Keep only the lines of the material below that contain the word "left". Copy those lines.

> Records for the exercise
◇ ◇ ◇ ◇

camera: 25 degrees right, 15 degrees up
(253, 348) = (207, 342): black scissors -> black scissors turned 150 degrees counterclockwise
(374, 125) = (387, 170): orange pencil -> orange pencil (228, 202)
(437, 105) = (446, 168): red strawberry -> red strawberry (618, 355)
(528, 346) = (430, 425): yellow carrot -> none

◇ ◇ ◇ ◇

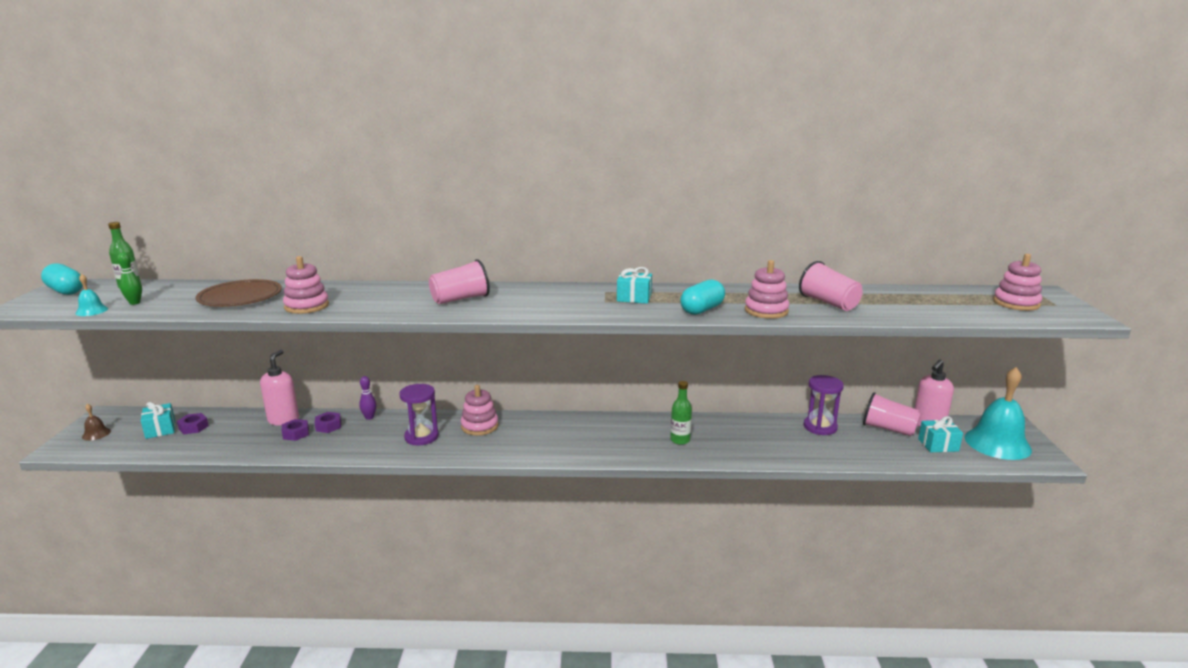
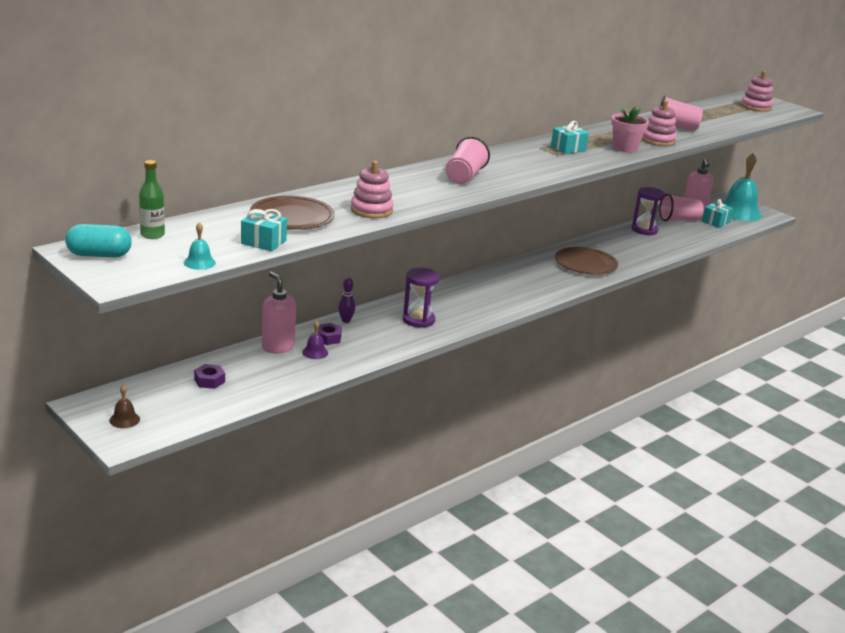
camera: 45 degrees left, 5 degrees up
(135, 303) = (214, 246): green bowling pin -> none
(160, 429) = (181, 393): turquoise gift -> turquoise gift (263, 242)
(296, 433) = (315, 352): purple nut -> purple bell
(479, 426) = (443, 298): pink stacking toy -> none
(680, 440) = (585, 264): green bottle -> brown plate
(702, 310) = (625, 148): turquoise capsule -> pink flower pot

◇ ◇ ◇ ◇

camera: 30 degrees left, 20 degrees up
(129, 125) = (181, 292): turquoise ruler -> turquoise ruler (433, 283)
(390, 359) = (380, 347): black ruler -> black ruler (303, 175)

◇ ◇ ◇ ◇

> Response
camera: 45 degrees left, 5 degrees up
camera: 30 degrees left, 20 degrees up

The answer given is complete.